START DATA TO EXAMINE

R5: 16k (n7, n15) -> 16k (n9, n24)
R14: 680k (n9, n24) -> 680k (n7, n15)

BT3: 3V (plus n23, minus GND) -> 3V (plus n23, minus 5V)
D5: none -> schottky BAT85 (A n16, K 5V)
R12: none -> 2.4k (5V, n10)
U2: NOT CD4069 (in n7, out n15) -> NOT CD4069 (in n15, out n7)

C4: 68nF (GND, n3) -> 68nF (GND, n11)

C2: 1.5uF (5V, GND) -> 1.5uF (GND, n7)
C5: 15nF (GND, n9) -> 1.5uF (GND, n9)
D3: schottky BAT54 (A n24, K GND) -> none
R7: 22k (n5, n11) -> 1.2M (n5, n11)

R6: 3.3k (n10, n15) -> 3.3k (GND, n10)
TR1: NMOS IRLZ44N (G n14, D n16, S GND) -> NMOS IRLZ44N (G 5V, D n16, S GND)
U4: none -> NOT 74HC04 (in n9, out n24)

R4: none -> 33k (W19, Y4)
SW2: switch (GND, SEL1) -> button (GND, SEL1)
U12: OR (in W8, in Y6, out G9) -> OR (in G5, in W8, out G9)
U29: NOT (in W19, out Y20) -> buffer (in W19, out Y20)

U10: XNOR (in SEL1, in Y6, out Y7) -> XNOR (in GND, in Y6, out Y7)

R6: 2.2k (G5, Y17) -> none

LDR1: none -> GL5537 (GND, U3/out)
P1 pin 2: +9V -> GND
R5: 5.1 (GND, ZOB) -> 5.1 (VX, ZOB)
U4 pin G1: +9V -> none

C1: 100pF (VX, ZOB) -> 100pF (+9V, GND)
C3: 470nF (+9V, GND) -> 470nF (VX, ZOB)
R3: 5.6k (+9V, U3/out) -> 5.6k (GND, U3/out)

END DATA TO EXAMINE

WHAT IS REQUIRED — Lines from the one containing "C2: 1.5uF (5V, GND) -> 1.5uF (GND, n7)" through the end of the data above must be written out exactly, and no other lines are needed.

WRITTEN RESPONSE —
C2: 1.5uF (5V, GND) -> 1.5uF (GND, n7)
C5: 15nF (GND, n9) -> 1.5uF (GND, n9)
D3: schottky BAT54 (A n24, K GND) -> none
R7: 22k (n5, n11) -> 1.2M (n5, n11)

R6: 3.3k (n10, n15) -> 3.3k (GND, n10)
TR1: NMOS IRLZ44N (G n14, D n16, S GND) -> NMOS IRLZ44N (G 5V, D n16, S GND)
U4: none -> NOT 74HC04 (in n9, out n24)

R4: none -> 33k (W19, Y4)
SW2: switch (GND, SEL1) -> button (GND, SEL1)
U12: OR (in W8, in Y6, out G9) -> OR (in G5, in W8, out G9)
U29: NOT (in W19, out Y20) -> buffer (in W19, out Y20)

U10: XNOR (in SEL1, in Y6, out Y7) -> XNOR (in GND, in Y6, out Y7)

R6: 2.2k (G5, Y17) -> none

LDR1: none -> GL5537 (GND, U3/out)
P1 pin 2: +9V -> GND
R5: 5.1 (GND, ZOB) -> 5.1 (VX, ZOB)
U4 pin G1: +9V -> none

C1: 100pF (VX, ZOB) -> 100pF (+9V, GND)
C3: 470nF (+9V, GND) -> 470nF (VX, ZOB)
R3: 5.6k (+9V, U3/out) -> 5.6k (GND, U3/out)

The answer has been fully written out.